═════ Available data
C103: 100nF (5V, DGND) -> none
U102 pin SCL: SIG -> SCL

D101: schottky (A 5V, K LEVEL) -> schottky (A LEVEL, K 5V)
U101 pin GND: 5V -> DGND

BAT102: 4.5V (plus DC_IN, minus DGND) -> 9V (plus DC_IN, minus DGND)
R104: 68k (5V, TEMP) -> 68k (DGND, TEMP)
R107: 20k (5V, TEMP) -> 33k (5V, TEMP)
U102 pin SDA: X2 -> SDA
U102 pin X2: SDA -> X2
══════════
═════ Available data
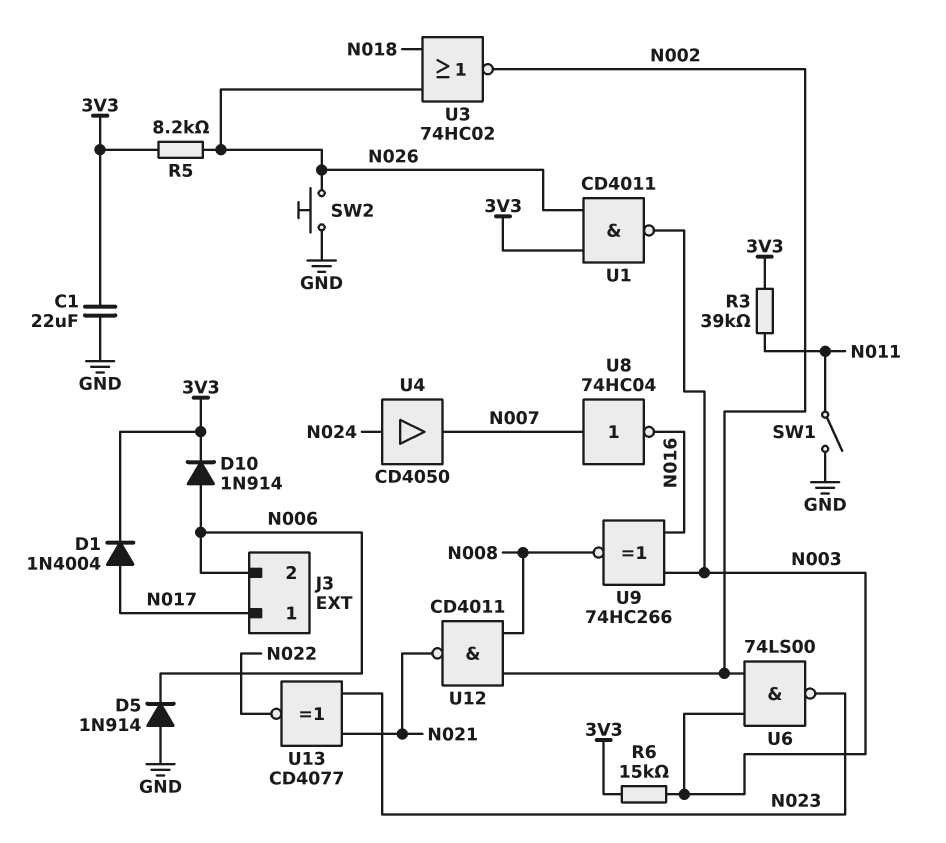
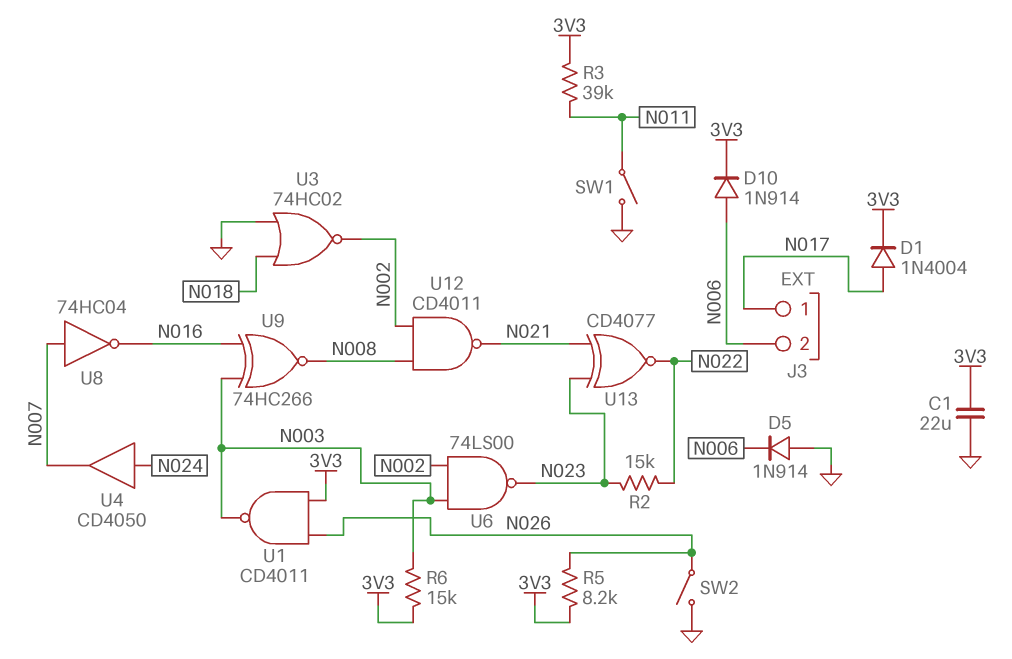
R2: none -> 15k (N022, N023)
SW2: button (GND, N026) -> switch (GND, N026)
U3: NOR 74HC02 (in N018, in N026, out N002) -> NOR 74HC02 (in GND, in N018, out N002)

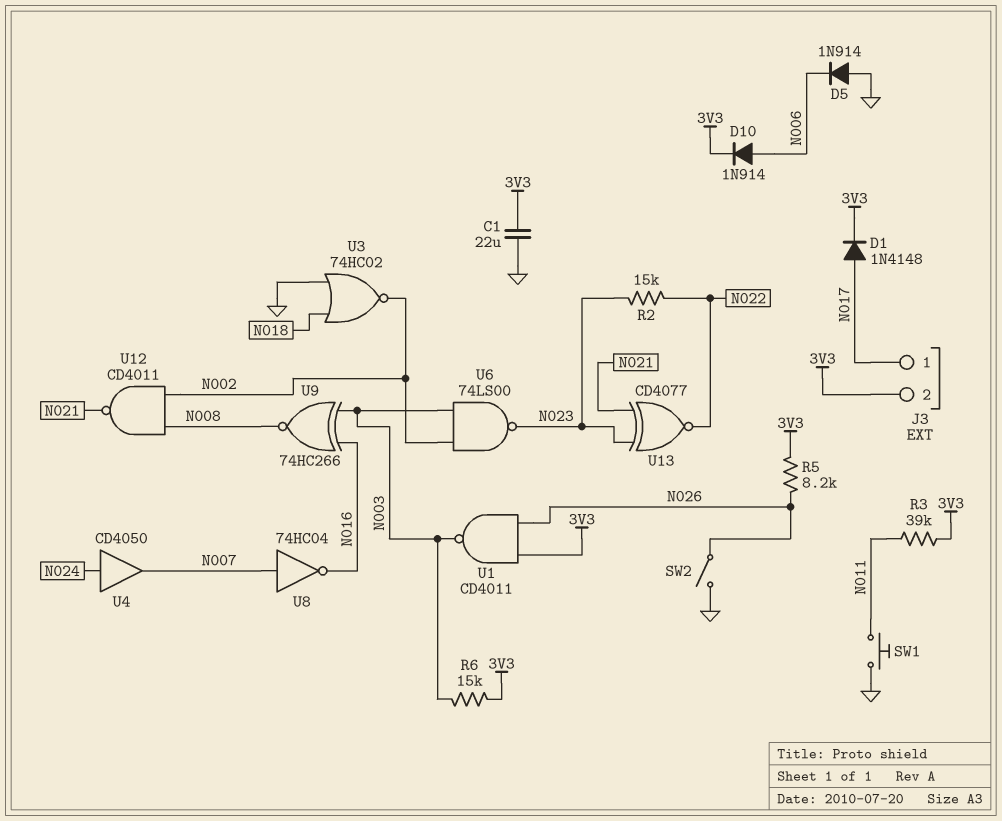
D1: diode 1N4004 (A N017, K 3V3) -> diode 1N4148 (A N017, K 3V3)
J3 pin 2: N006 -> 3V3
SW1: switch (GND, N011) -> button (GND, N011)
══════════
**Exercise**
Find the word "button" in the material, then list each line that holds it.

**Exercise result**
SW2: button (GND, N026) -> switch (GND, N026)
SW1: switch (GND, N011) -> button (GND, N011)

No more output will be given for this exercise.